***** EXCERPTED RECORDS *****
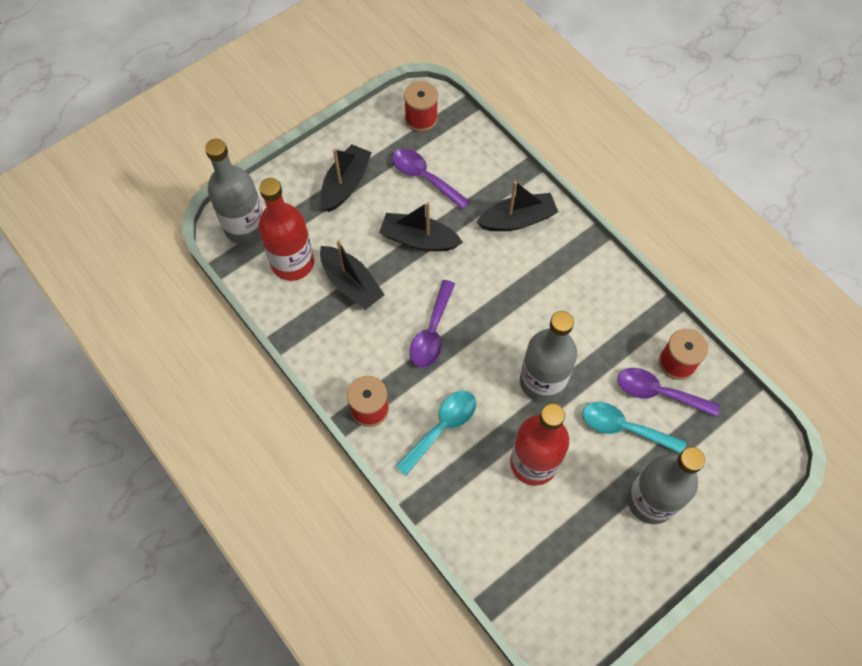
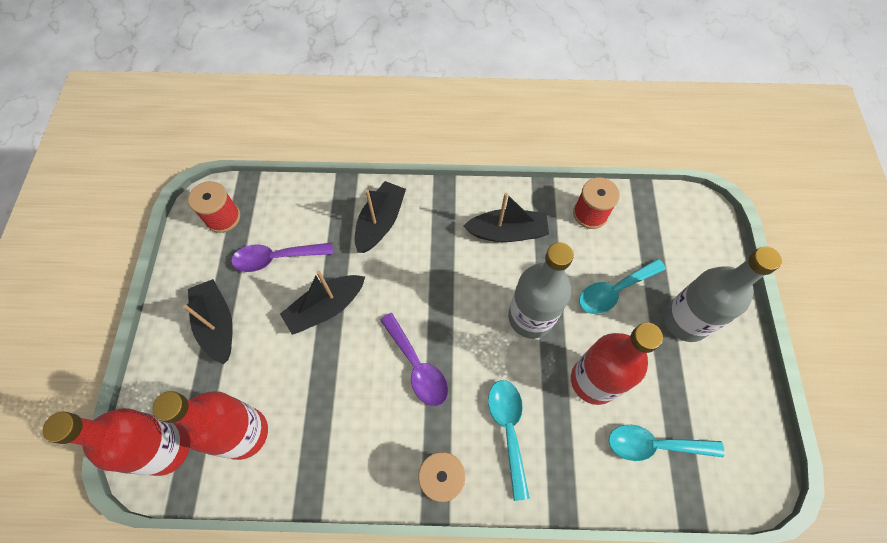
camera: 50 degrees left, 0 degrees up
(245, 227) = (166, 448): grey bottle -> red bottle
(351, 284) = (313, 397): black boat -> black boat (507, 232)
(522, 540) = (654, 445): none -> turquoise spoon
(658, 393) = (604, 245): purple spoon -> none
*****
YOUR GOAL
From the first line to the last, repeat the records exactly, leaving out the pictures.

TASK RESPONSE
camera: 50 degrees left, 0 degrees up
(245, 227) = (166, 448): grey bottle -> red bottle
(351, 284) = (313, 397): black boat -> black boat (507, 232)
(522, 540) = (654, 445): none -> turquoise spoon
(658, 393) = (604, 245): purple spoon -> none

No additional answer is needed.